_Data to examine_:
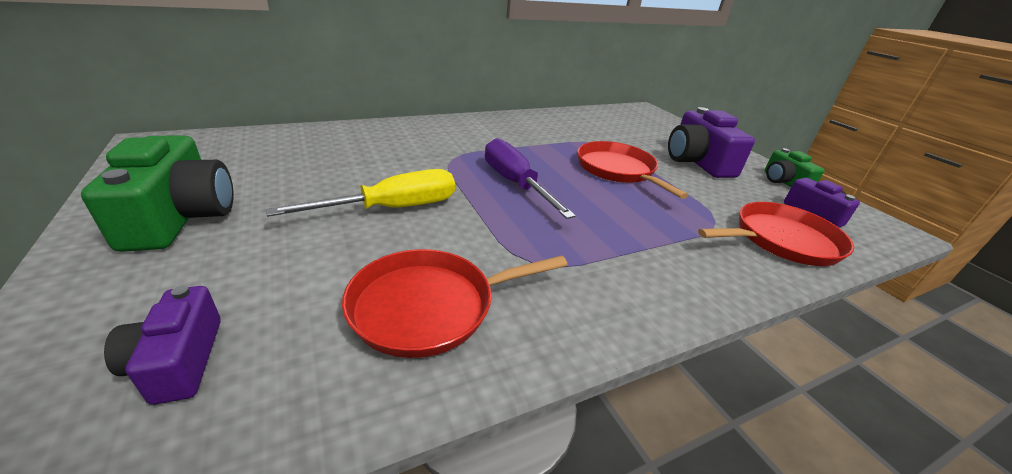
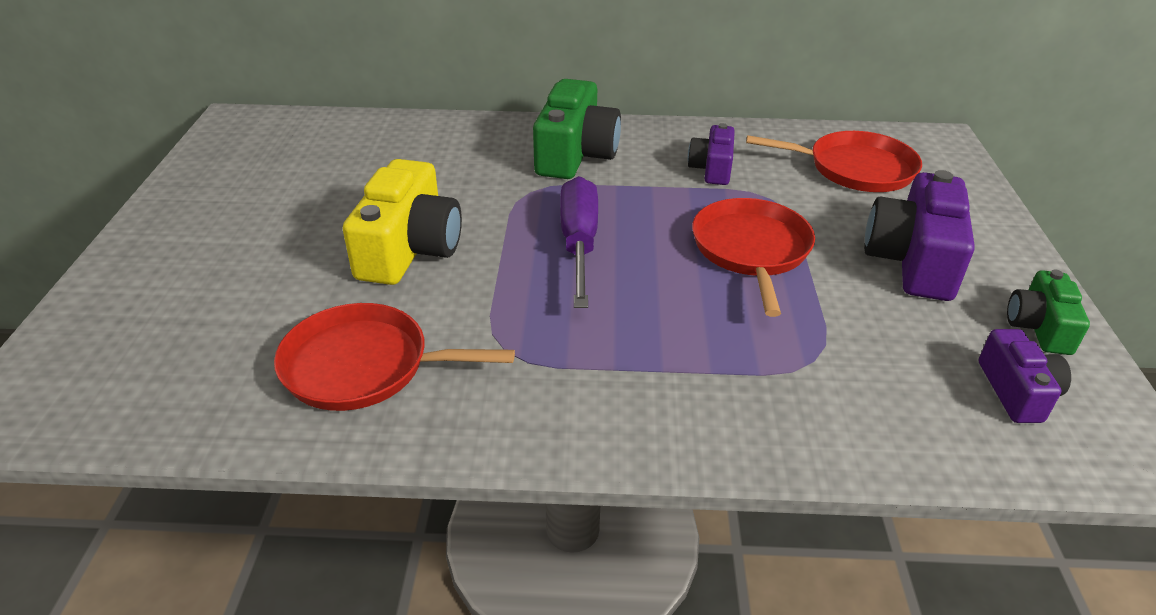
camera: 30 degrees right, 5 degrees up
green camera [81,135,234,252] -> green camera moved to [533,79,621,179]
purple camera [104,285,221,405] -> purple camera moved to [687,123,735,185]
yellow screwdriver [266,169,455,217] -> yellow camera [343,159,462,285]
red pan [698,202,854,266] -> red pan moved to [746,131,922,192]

...

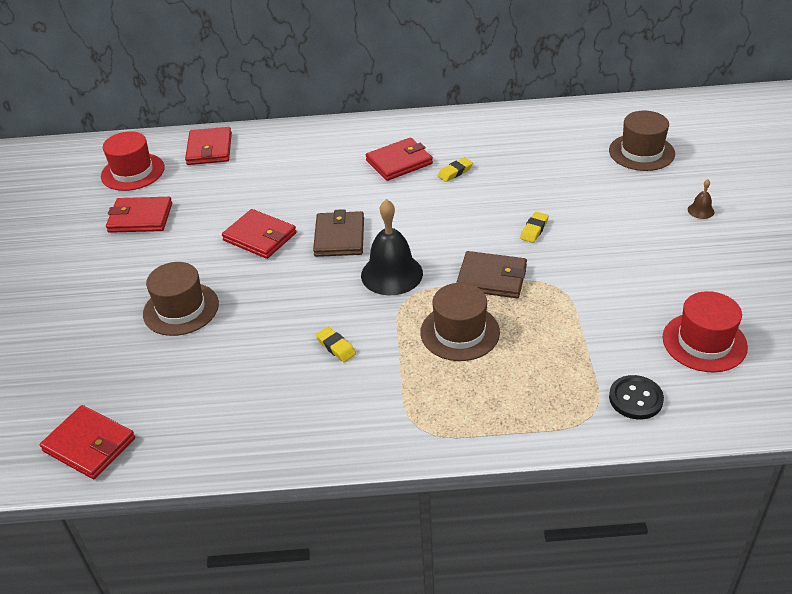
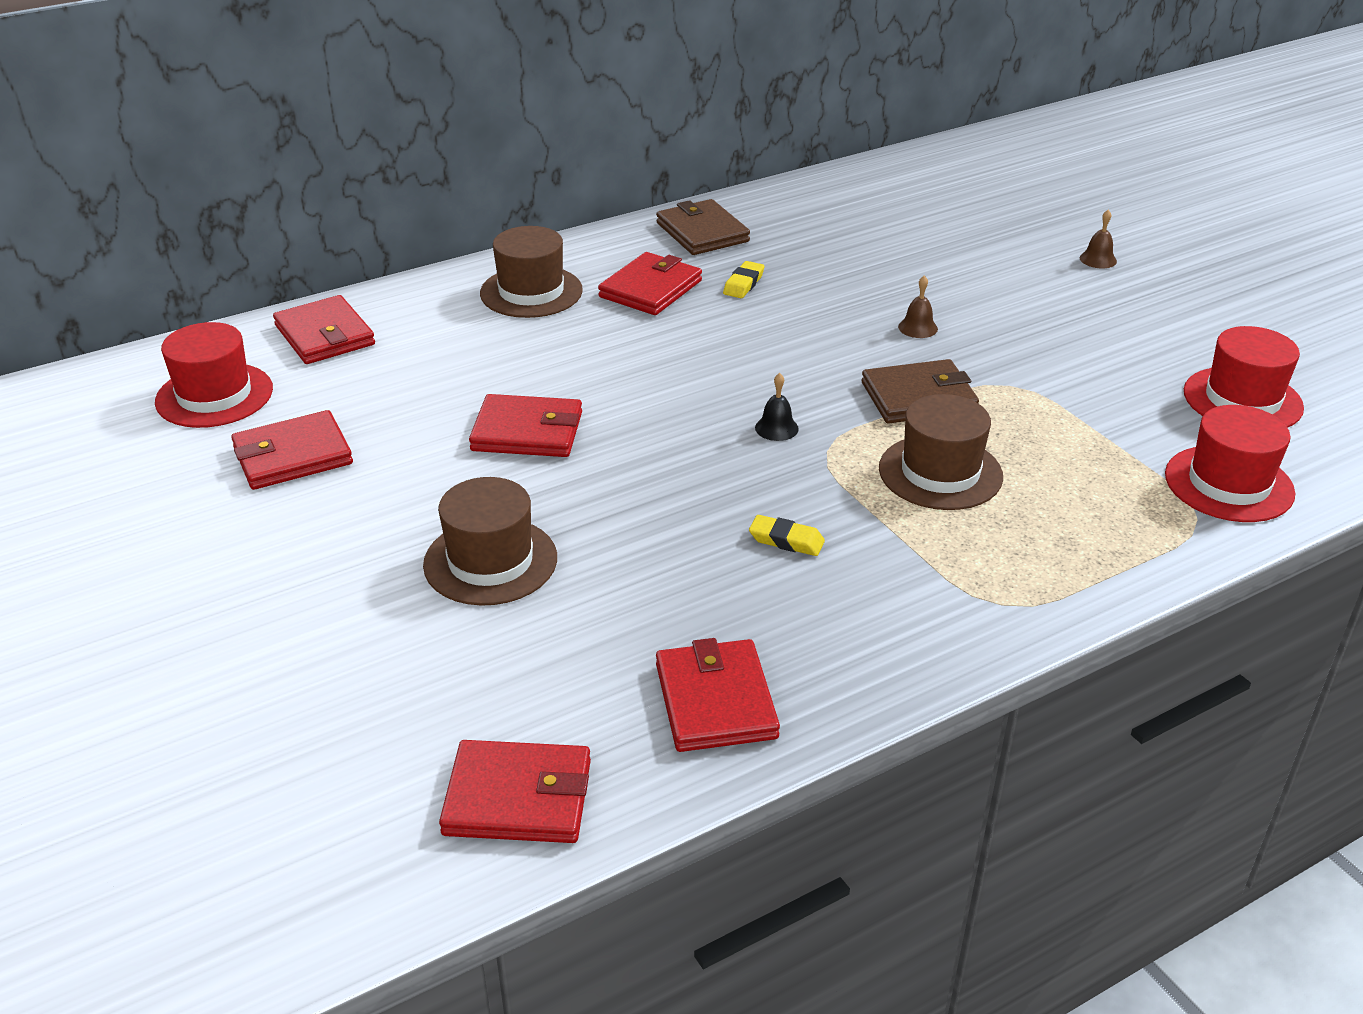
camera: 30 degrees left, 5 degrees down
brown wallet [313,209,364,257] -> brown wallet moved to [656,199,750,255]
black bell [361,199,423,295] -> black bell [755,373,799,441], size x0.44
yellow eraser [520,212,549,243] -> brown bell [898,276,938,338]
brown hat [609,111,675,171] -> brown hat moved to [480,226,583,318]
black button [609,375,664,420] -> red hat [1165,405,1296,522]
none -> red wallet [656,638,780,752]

_What is needed_:
What is asked for is an exact copy of the lines above from the one containing "camera: 30 degrees right, 5 degrees up" through the one containing "red pan [698,202,854,266]", and only those.

_Result below_:
camera: 30 degrees right, 5 degrees up
green camera [81,135,234,252] -> green camera moved to [533,79,621,179]
purple camera [104,285,221,405] -> purple camera moved to [687,123,735,185]
yellow screwdriver [266,169,455,217] -> yellow camera [343,159,462,285]
red pan [698,202,854,266] -> red pan moved to [746,131,922,192]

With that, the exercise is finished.